Problem description
Give back the records below verbatim, please, but without a single image.
[Opening Supplied material section]
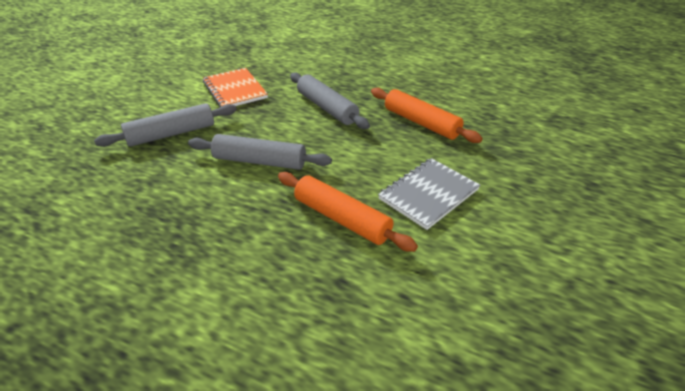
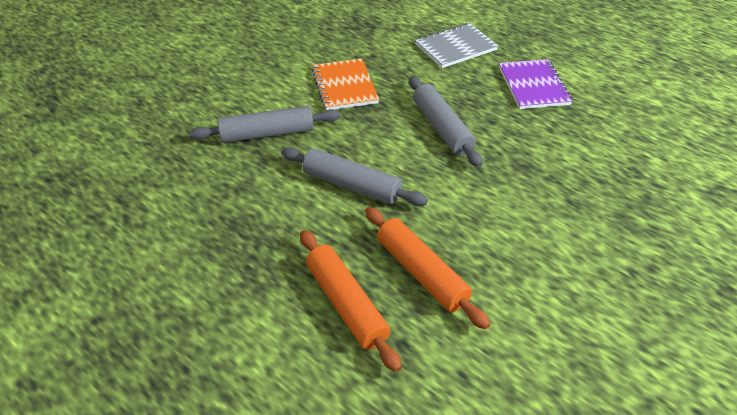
camera: 15 degrees right, 5 degrees up
orange rolling pin [371,88,482,143] -> orange rolling pin moved to [300,230,402,372]
grey notebook [378,158,480,230] -> grey notebook moved to [415,23,498,68]
none -> purple notebook [499,59,573,109]

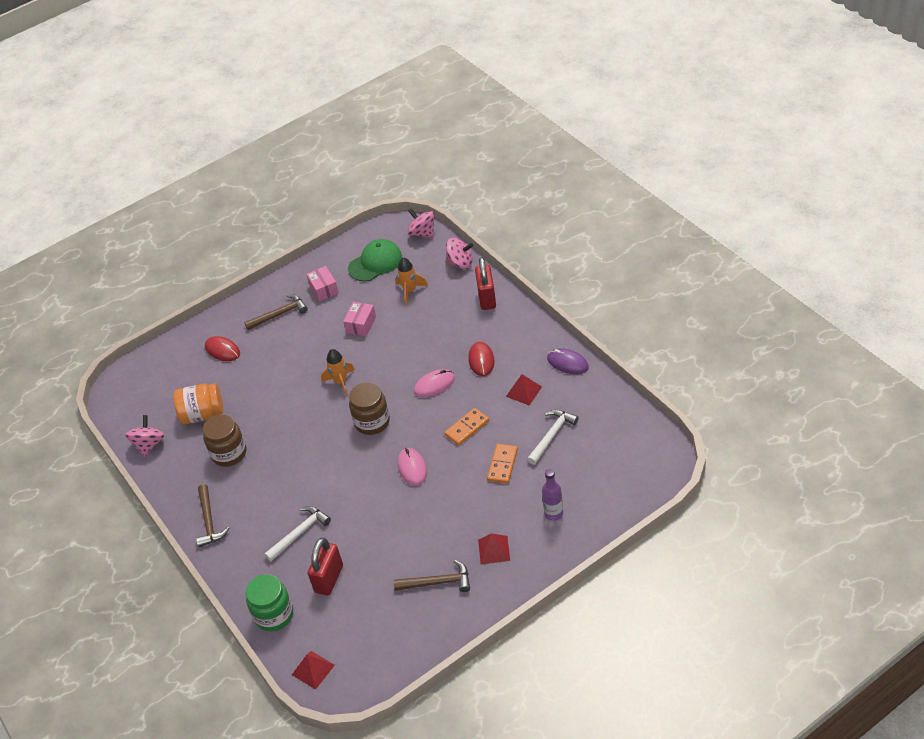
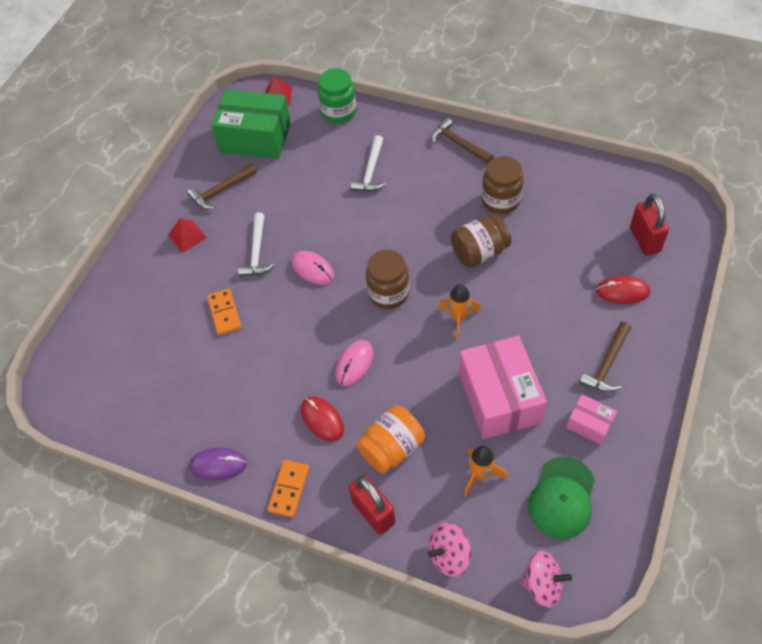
camera: 145 degrees right, 10 degrees up
pink spinning top [125,415,165,457] -> none
orange jar [173,383,223,424] -> orange jar moved to [356,405,425,474]
red padlock [308,538,343,596] -> red padlock moved to [630,194,669,256]
pink box [343,302,376,336] -> pink box [459,336,547,439], size x2.08
orange domino [444,408,489,445] -> orange domino moved to [267,460,309,518]
red pyramid [506,374,542,405] -> none
white hammer [527,410,579,465] -> white hammer moved to [238,213,275,277]
purple bottle [542,469,563,521] -> none
none -> green box [211,90,291,159]
none -> brown jar [451,214,511,268]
[Closing Supplied material section]
Response to this task
camera: 15 degrees right, 5 degrees up
orange rolling pin [371,88,482,143] -> orange rolling pin moved to [300,230,402,372]
grey notebook [378,158,480,230] -> grey notebook moved to [415,23,498,68]
none -> purple notebook [499,59,573,109]

camera: 145 degrees right, 10 degrees up
pink spinning top [125,415,165,457] -> none
orange jar [173,383,223,424] -> orange jar moved to [356,405,425,474]
red padlock [308,538,343,596] -> red padlock moved to [630,194,669,256]
pink box [343,302,376,336] -> pink box [459,336,547,439], size x2.08
orange domino [444,408,489,445] -> orange domino moved to [267,460,309,518]
red pyramid [506,374,542,405] -> none
white hammer [527,410,579,465] -> white hammer moved to [238,213,275,277]
purple bottle [542,469,563,521] -> none
none -> green box [211,90,291,159]
none -> brown jar [451,214,511,268]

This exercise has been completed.